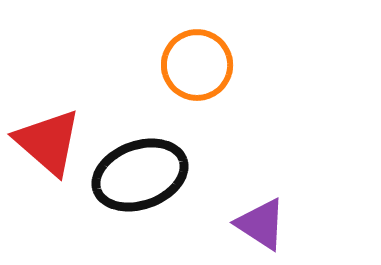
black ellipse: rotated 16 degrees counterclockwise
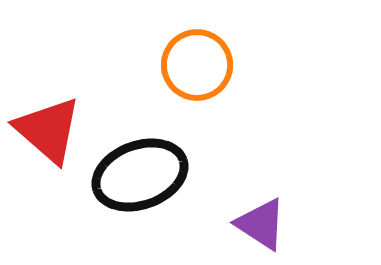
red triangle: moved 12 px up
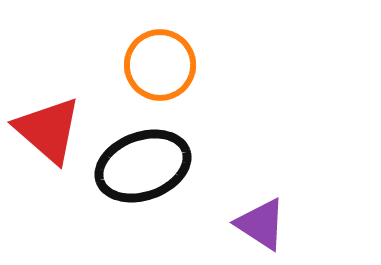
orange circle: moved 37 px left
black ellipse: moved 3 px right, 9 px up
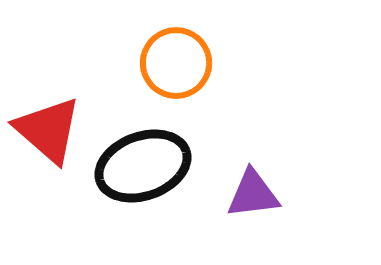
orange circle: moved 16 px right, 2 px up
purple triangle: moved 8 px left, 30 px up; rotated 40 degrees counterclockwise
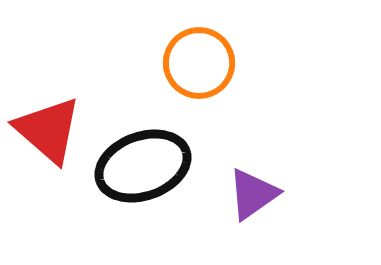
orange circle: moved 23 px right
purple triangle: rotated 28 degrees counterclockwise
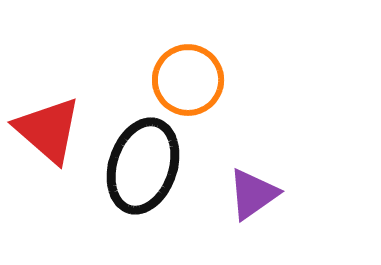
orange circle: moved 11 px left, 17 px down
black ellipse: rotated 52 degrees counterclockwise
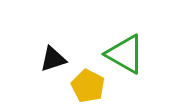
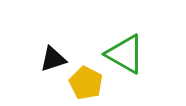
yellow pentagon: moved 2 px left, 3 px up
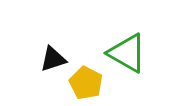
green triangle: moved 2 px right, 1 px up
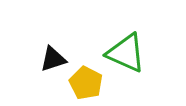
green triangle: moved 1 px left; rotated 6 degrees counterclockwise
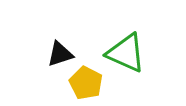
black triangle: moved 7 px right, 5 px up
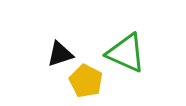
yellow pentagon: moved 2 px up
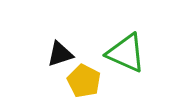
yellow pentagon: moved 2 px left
━━━━━━━━
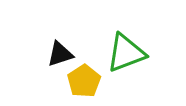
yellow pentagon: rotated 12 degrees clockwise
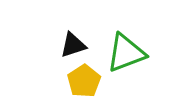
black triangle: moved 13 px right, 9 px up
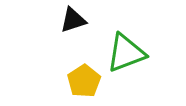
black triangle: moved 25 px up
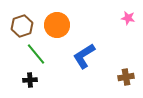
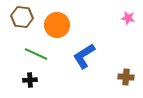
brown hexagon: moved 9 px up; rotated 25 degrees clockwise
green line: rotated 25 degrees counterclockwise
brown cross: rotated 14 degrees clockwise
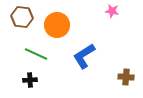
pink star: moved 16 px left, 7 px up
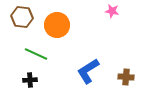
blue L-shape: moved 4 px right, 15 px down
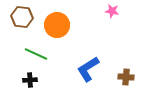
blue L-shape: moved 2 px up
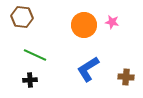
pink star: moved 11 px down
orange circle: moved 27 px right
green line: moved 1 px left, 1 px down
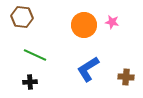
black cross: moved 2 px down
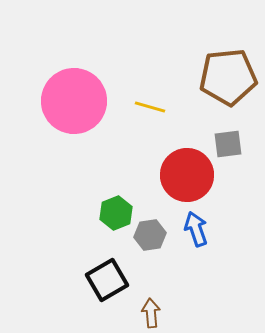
━━━━━━━━
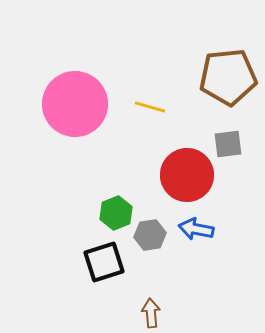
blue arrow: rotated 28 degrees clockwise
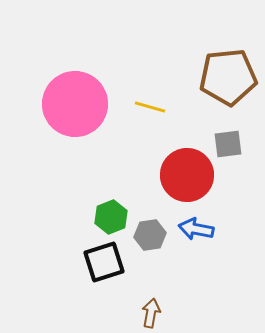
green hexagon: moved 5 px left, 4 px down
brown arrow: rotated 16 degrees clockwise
━━━━━━━━
▸ Your instructions:
Convert everything in the data above, from the line containing "black ellipse: rotated 16" down to the line containing "yellow pentagon: moved 2 px up", into a JSON list of strings with one string per line and no blank lines. Omit the pictures.

▸ Correct response:
[
  "black ellipse: rotated 16 degrees counterclockwise",
  "red triangle: moved 12 px up",
  "orange circle: moved 37 px left",
  "black ellipse: moved 3 px right, 9 px up",
  "orange circle: moved 16 px right, 2 px up",
  "purple triangle: moved 8 px left, 30 px up; rotated 40 degrees counterclockwise",
  "orange circle: moved 23 px right",
  "purple triangle: rotated 28 degrees counterclockwise",
  "orange circle: moved 11 px left, 17 px down",
  "black ellipse: rotated 52 degrees counterclockwise",
  "yellow pentagon: moved 2 px left, 3 px up",
  "green triangle: moved 2 px right, 1 px up",
  "green triangle: moved 1 px left; rotated 6 degrees counterclockwise",
  "black triangle: moved 7 px right, 5 px up",
  "yellow pentagon: moved 2 px up"
]